Records contained in a dataset:
• • • • • • •
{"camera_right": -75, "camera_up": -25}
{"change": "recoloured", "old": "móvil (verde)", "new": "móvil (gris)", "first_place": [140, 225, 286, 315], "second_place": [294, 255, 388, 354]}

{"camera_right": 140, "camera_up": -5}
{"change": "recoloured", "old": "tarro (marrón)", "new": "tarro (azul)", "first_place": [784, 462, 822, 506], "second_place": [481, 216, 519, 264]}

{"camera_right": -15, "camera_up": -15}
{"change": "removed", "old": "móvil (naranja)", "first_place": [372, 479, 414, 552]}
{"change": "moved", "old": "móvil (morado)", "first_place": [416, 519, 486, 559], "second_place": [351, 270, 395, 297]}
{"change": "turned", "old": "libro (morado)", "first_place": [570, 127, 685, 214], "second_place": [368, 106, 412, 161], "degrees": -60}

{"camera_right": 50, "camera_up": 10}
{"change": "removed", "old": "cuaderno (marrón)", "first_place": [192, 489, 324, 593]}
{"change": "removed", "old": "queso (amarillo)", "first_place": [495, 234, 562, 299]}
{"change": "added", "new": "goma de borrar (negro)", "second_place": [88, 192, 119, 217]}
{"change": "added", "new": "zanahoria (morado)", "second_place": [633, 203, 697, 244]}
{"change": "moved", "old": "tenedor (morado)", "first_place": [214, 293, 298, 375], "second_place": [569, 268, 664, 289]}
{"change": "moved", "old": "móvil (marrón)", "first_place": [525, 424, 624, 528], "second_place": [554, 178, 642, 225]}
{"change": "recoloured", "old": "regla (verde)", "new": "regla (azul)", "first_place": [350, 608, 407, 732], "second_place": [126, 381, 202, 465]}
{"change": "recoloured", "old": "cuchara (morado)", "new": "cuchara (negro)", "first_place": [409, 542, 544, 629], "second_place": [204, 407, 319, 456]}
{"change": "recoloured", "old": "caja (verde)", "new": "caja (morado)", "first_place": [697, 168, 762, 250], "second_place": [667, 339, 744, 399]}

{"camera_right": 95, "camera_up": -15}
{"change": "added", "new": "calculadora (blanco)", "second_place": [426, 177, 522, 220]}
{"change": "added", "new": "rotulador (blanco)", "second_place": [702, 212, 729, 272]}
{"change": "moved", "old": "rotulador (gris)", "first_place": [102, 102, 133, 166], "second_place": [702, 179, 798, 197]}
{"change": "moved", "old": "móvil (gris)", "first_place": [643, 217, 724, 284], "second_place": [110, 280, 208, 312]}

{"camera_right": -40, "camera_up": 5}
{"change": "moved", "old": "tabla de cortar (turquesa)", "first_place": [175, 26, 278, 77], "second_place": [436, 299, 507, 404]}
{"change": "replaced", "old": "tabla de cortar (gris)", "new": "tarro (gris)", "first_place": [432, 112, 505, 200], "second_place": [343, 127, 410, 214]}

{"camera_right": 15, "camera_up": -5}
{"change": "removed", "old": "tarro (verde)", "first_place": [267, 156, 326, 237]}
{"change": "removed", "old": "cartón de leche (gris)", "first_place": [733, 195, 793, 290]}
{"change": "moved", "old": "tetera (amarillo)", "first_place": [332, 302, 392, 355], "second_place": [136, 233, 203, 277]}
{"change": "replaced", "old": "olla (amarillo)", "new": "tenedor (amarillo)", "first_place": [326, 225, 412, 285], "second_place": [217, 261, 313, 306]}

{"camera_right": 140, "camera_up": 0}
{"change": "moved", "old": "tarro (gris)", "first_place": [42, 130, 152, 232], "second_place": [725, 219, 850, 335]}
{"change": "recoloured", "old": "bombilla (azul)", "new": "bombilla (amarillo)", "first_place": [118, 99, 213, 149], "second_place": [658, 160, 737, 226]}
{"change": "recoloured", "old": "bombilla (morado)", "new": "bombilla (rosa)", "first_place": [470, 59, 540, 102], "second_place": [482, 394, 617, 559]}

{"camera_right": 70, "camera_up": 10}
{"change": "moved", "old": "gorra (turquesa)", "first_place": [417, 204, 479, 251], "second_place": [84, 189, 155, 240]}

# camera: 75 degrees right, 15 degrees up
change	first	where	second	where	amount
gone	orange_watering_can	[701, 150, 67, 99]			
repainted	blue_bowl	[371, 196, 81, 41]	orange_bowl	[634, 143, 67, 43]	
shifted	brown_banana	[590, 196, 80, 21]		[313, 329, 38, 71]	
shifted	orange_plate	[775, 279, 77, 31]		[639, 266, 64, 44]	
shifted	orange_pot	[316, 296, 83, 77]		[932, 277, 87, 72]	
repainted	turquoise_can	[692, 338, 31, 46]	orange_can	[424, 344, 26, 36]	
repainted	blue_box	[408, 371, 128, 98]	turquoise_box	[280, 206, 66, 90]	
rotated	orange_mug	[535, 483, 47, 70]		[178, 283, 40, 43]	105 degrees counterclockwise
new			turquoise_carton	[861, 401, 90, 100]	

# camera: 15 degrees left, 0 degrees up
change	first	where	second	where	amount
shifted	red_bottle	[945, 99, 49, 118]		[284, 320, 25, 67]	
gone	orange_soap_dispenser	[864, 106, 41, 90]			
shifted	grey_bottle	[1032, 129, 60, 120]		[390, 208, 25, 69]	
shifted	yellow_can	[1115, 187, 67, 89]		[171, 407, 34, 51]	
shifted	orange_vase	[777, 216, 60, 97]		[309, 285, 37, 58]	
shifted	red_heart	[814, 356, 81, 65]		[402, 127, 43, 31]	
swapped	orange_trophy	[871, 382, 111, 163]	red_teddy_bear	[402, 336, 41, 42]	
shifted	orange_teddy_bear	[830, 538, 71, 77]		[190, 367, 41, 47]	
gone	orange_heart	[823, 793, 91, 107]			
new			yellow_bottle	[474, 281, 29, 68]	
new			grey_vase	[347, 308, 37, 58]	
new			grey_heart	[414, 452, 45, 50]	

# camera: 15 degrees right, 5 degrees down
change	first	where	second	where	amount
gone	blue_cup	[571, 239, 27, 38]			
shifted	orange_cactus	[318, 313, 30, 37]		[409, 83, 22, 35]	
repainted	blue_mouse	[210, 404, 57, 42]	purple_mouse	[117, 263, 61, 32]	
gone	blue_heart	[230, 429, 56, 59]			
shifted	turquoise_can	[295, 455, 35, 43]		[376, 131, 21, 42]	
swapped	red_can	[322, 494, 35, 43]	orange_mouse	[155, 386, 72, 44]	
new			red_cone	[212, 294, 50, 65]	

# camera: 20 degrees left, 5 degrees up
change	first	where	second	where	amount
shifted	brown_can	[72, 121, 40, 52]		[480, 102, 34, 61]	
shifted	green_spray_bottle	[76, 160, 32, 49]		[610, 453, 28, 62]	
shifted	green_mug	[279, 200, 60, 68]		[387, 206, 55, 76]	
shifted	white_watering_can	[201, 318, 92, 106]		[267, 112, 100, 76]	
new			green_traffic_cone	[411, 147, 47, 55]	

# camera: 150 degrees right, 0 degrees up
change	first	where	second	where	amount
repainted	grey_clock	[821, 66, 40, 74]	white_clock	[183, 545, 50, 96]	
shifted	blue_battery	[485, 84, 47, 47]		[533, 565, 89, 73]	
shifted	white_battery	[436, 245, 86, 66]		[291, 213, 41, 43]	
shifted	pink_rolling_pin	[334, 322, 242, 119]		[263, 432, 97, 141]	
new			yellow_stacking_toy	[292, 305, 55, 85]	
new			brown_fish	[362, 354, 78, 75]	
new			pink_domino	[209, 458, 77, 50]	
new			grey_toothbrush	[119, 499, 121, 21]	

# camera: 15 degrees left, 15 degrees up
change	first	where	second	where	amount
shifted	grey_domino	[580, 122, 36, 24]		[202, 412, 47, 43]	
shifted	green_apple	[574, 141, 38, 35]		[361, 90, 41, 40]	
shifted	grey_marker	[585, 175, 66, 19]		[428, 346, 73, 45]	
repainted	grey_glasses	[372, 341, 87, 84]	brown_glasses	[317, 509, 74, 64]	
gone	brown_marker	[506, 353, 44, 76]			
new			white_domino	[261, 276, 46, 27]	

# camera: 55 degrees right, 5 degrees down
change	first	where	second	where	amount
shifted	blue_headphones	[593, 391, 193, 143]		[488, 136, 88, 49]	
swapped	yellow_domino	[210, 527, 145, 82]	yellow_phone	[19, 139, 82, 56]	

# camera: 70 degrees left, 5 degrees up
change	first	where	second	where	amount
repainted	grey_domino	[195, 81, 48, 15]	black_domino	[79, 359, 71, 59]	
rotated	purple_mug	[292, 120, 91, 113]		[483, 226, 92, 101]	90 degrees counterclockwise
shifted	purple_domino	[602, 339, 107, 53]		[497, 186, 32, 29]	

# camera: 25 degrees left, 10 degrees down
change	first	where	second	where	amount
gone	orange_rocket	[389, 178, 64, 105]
• • • • • • •
In the entries above, find the line with "150, 67, 99]" and the line with "266, 64, 44]", then set down exactly those two and every line between them, nothing else.

**Response area**
gone	orange_watering_can	[701, 150, 67, 99]			
repainted	blue_bowl	[371, 196, 81, 41]	orange_bowl	[634, 143, 67, 43]	
shifted	brown_banana	[590, 196, 80, 21]		[313, 329, 38, 71]	
shifted	orange_plate	[775, 279, 77, 31]		[639, 266, 64, 44]	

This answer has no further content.